Work task: First find the line containing "none -> grey flashlight [587,321,656,357]" in the data, then set it down exactly along with every line after it, through the last.

Object transformation records:

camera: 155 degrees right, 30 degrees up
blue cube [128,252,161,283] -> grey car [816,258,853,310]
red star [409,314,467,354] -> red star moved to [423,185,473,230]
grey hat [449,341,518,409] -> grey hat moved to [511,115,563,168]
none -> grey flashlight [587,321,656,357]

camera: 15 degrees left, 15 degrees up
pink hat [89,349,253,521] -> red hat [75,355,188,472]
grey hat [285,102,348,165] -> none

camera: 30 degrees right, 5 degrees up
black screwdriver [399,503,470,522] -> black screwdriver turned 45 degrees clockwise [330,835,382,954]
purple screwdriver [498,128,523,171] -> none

Answer box:
none -> grey flashlight [587,321,656,357]

camera: 15 degrees left, 15 degrees up
pink hat [89,349,253,521] -> red hat [75,355,188,472]
grey hat [285,102,348,165] -> none

camera: 30 degrees right, 5 degrees up
black screwdriver [399,503,470,522] -> black screwdriver turned 45 degrees clockwise [330,835,382,954]
purple screwdriver [498,128,523,171] -> none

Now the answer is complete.